Task instructions
Go through the listing below and gather every line with the word "green".
_ _ _ _ _
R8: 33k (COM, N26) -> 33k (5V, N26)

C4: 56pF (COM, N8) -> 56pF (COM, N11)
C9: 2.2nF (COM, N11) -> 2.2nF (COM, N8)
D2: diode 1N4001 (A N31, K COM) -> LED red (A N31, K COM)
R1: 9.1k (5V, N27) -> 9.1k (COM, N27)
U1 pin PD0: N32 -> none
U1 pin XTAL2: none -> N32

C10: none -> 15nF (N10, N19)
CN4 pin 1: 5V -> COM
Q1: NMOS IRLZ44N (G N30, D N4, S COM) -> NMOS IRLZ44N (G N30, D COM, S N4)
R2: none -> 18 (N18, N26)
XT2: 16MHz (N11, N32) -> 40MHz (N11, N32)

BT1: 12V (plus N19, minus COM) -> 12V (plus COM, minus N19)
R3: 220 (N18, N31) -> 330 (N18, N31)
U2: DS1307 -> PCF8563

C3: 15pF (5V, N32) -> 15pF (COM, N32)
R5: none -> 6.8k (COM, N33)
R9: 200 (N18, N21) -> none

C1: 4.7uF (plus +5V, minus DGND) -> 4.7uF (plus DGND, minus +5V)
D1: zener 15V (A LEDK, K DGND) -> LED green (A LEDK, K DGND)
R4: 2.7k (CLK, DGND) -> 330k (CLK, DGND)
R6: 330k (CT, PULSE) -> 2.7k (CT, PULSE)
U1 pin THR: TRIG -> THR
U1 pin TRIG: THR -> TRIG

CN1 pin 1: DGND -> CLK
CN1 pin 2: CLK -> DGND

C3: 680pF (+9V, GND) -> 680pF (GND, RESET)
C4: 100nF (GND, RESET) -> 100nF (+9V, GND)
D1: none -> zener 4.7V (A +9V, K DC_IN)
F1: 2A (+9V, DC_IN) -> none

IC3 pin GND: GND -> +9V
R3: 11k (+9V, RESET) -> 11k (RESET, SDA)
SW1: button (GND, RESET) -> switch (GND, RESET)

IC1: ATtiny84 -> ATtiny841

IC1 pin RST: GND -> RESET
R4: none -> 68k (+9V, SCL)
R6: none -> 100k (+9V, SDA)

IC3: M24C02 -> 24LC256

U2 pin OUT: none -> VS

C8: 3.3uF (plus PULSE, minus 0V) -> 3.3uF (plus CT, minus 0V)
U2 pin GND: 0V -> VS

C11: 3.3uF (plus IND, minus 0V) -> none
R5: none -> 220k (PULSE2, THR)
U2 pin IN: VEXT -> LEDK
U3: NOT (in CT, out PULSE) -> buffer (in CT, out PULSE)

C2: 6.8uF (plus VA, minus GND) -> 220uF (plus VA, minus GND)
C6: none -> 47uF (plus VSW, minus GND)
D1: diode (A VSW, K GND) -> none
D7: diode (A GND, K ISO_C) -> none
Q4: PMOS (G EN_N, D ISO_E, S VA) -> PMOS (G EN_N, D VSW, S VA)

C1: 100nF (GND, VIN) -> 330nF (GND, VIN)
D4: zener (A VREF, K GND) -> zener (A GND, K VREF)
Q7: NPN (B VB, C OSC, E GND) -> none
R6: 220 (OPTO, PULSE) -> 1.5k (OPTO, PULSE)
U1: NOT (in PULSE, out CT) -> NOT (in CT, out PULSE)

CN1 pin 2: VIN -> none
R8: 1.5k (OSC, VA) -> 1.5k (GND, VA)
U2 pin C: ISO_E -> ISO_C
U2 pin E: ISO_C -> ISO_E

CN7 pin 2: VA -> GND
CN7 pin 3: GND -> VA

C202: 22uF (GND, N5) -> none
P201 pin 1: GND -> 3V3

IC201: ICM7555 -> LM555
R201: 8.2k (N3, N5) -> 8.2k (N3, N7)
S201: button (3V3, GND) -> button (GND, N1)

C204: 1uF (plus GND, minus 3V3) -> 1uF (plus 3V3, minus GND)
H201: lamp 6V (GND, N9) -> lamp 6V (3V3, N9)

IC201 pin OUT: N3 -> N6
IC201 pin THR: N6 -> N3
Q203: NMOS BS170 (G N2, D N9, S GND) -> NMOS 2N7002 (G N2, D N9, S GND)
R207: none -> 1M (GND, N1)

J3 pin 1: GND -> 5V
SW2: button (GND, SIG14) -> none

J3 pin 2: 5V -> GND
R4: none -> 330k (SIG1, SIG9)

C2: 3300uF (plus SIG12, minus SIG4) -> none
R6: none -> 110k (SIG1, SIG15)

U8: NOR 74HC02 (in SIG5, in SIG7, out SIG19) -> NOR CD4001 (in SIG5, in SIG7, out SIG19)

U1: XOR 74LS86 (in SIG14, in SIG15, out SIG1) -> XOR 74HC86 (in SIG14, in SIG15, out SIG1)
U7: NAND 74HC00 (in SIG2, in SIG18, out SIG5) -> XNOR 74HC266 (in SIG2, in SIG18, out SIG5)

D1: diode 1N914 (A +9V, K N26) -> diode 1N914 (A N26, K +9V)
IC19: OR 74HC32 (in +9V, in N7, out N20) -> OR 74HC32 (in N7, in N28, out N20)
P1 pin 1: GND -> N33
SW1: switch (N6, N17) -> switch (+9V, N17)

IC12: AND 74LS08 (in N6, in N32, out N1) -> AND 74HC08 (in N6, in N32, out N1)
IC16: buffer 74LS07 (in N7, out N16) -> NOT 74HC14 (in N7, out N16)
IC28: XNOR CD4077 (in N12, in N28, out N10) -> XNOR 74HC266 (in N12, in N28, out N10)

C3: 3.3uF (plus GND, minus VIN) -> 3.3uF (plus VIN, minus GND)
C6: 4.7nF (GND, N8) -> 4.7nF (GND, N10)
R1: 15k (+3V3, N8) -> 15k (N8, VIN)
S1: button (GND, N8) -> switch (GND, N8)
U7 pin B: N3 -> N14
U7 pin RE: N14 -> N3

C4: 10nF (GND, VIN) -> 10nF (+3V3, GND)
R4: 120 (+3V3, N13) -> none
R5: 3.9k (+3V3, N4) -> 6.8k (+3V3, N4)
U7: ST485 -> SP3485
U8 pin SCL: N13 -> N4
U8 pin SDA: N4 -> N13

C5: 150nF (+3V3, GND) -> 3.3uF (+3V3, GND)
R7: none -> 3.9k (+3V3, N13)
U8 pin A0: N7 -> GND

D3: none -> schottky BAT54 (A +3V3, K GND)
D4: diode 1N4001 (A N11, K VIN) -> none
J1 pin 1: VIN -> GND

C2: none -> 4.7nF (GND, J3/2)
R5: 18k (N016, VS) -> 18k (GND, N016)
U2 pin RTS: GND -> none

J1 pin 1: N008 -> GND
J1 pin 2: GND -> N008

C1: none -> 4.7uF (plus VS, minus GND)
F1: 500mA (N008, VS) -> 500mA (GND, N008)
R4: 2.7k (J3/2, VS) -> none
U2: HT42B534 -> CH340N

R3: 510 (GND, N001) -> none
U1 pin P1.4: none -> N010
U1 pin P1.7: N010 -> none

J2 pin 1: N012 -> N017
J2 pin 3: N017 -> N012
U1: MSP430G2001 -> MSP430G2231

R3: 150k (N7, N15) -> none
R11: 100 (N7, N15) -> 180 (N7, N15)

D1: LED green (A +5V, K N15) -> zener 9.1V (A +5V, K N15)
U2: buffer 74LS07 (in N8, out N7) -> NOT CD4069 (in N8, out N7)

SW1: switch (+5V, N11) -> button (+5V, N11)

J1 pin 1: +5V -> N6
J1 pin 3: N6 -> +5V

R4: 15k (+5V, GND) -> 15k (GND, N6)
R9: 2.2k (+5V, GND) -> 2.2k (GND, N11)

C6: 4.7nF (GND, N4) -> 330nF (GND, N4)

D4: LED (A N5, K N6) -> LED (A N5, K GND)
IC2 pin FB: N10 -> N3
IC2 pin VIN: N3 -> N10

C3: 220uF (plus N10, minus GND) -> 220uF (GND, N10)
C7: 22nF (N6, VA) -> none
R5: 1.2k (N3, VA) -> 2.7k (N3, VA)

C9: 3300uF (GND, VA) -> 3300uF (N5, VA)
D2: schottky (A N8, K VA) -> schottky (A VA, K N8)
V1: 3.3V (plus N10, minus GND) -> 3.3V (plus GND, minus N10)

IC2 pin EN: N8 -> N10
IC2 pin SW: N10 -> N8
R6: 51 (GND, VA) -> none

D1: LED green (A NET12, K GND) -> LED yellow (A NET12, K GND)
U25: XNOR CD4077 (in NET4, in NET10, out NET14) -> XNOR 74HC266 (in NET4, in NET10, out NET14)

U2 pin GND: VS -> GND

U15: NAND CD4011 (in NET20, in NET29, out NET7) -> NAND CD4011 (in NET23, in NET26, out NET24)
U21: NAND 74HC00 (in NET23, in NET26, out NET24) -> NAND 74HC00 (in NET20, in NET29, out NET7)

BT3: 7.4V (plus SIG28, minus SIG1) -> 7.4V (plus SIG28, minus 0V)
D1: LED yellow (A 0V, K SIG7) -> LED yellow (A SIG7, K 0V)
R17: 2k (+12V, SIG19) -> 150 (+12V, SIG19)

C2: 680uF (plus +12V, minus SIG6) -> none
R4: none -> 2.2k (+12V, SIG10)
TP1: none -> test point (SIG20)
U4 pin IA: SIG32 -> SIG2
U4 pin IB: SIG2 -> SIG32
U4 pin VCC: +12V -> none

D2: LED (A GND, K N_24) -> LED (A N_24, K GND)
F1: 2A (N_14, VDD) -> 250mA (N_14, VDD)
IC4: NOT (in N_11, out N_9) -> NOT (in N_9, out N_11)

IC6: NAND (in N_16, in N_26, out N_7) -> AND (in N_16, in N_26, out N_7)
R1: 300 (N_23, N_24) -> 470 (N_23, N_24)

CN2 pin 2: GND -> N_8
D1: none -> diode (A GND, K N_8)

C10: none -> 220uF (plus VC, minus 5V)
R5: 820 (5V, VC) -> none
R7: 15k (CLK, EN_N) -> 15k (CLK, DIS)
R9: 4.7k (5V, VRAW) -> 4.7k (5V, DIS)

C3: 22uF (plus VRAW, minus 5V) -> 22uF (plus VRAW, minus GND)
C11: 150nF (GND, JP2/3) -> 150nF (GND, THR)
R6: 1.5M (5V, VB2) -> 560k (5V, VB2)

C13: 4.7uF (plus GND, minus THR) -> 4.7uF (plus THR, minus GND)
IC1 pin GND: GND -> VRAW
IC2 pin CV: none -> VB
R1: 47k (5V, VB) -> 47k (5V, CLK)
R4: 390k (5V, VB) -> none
_ _ _ _ _
Answer box
D1: zener 15V (A LEDK, K DGND) -> LED green (A LEDK, K DGND)
D1: LED green (A +5V, K N15) -> zener 9.1V (A +5V, K N15)
D1: LED green (A NET12, K GND) -> LED yellow (A NET12, K GND)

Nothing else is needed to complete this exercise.